* _ASSIGNMENT_
Gather every line in the records below that contains the word "blue".
§ §
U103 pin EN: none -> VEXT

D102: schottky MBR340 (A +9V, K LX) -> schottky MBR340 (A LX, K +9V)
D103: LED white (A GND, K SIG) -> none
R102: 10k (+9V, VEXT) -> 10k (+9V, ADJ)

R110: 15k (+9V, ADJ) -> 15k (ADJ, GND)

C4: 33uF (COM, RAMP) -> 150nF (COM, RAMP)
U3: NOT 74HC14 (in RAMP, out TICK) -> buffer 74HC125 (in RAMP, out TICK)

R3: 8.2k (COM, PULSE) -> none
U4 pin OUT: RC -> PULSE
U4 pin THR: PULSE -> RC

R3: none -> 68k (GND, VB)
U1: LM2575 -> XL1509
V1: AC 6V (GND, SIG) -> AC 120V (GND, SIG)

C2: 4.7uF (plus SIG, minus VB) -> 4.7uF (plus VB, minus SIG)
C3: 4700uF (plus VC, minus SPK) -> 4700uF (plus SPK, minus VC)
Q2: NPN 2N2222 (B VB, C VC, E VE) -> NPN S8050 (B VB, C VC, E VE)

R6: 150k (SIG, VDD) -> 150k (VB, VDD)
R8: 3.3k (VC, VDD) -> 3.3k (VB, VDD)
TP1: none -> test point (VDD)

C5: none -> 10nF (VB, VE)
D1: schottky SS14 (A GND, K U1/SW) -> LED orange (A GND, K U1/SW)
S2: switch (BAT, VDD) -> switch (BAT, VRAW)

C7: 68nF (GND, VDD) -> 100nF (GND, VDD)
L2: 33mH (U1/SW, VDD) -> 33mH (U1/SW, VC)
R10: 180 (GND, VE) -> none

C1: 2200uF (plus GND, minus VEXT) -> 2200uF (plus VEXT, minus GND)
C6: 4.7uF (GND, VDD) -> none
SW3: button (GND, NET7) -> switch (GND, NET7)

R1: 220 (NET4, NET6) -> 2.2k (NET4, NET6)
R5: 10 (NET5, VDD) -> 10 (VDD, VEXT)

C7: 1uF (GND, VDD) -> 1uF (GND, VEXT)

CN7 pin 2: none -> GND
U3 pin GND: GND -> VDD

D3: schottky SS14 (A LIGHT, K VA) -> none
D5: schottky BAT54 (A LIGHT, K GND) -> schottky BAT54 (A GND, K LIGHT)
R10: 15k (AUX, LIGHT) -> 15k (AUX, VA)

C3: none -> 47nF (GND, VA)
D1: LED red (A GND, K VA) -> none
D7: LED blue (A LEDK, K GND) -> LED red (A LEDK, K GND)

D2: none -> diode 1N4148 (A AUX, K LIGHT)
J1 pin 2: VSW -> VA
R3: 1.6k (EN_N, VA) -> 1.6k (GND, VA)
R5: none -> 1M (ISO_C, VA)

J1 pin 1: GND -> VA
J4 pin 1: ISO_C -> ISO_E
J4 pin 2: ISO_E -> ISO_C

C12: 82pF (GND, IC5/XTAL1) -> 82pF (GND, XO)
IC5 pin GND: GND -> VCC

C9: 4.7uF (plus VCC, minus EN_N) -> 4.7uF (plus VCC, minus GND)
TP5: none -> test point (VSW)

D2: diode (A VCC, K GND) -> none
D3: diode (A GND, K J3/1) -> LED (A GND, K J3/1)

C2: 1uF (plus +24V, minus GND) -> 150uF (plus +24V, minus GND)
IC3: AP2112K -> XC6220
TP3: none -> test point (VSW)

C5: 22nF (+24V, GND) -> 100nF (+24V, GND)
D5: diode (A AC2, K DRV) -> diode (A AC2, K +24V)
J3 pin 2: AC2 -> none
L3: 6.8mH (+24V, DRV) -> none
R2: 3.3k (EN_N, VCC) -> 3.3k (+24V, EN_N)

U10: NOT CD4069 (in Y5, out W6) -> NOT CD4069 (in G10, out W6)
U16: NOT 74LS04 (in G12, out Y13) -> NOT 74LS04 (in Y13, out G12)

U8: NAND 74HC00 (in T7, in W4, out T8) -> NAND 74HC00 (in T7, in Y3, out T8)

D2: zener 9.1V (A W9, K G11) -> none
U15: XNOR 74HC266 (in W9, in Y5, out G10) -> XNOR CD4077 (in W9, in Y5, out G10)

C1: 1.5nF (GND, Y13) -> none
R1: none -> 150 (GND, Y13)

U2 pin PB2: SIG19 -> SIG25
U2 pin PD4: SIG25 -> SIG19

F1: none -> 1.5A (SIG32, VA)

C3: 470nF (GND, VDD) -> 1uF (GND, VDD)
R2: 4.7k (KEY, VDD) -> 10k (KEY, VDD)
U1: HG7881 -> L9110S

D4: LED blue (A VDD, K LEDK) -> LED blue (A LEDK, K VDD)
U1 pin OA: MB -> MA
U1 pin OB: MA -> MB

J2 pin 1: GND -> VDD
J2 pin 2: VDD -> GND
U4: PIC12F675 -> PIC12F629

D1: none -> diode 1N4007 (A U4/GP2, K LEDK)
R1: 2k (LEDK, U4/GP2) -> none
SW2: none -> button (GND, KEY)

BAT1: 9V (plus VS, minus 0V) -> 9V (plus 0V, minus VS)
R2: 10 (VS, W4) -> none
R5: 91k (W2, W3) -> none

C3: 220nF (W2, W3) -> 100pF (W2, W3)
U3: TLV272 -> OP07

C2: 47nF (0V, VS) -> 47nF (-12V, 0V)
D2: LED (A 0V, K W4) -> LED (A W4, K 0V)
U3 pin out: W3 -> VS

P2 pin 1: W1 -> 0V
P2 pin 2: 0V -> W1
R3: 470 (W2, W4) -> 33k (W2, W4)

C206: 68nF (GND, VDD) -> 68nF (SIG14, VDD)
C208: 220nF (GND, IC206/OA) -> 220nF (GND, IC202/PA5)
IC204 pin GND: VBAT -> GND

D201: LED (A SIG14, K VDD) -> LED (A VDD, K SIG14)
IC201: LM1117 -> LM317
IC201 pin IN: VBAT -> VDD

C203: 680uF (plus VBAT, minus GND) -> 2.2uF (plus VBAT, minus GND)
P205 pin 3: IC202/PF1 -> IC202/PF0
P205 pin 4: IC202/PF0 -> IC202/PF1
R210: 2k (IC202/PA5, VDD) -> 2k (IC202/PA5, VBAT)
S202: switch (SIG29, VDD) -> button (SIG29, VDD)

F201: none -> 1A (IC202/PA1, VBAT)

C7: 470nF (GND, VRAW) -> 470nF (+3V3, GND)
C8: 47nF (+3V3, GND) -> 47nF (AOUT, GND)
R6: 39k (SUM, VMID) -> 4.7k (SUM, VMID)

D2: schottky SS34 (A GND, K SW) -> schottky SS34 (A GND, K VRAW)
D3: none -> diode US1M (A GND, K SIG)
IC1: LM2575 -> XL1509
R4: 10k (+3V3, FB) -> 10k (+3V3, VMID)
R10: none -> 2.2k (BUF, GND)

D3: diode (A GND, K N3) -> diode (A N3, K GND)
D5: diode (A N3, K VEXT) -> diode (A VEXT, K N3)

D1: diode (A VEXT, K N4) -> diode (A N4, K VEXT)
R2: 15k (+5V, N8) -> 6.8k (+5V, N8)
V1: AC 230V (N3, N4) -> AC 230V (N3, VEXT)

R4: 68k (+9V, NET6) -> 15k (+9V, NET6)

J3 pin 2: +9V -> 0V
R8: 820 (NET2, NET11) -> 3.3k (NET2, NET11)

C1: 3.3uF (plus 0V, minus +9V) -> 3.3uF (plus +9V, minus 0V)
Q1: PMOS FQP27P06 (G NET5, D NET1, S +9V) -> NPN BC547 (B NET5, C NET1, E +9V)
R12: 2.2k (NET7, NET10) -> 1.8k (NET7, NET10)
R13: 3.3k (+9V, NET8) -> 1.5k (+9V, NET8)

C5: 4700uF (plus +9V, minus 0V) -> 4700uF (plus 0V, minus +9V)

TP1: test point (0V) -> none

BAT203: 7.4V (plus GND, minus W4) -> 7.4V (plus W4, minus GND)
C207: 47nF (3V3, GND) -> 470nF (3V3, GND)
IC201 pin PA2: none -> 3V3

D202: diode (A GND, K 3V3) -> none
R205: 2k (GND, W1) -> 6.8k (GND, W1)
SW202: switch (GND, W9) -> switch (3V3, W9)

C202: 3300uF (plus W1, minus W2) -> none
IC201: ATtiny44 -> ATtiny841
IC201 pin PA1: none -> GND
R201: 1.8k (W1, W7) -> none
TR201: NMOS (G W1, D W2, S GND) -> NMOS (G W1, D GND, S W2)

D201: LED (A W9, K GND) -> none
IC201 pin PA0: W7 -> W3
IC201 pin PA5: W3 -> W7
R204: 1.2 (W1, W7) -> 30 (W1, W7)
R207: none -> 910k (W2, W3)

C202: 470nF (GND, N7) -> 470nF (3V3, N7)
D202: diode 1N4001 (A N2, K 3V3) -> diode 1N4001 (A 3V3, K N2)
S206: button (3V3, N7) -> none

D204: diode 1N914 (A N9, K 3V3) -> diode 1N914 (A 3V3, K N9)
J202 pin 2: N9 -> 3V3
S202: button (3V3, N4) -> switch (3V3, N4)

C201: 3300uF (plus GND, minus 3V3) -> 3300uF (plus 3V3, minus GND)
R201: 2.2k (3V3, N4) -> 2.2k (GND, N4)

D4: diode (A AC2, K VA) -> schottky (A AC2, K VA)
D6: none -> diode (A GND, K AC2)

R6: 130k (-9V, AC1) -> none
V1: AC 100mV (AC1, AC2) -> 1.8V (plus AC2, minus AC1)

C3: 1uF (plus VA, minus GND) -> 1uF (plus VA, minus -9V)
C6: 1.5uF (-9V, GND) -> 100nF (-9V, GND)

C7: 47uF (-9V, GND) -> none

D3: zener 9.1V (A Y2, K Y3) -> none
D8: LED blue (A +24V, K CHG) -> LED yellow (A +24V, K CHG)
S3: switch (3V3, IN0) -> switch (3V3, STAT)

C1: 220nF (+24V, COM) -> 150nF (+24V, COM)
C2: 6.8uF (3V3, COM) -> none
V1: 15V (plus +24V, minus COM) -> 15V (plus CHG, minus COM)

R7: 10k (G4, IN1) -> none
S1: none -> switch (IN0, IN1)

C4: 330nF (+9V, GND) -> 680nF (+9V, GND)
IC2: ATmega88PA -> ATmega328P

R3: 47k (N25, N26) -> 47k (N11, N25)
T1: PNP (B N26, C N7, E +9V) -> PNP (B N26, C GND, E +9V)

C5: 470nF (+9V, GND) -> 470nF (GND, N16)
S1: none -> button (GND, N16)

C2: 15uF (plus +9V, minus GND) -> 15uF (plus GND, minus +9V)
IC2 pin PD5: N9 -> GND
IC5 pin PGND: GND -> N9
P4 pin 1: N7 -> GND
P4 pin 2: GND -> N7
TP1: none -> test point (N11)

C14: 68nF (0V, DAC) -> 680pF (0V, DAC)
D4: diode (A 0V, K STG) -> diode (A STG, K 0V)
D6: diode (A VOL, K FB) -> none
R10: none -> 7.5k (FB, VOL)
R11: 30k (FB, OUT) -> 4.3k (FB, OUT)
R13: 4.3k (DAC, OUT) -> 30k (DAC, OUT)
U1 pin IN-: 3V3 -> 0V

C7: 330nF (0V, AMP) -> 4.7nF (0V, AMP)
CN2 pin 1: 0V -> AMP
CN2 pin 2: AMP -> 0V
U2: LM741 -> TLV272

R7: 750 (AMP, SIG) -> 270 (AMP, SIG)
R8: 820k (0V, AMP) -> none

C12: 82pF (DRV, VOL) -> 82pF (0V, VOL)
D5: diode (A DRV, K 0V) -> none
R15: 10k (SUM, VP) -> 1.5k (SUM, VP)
§ §
* _EXERCISE OUTPUT_
D7: LED blue (A LEDK, K GND) -> LED red (A LEDK, K GND)
D4: LED blue (A VDD, K LEDK) -> LED blue (A LEDK, K VDD)
D8: LED blue (A +24V, K CHG) -> LED yellow (A +24V, K CHG)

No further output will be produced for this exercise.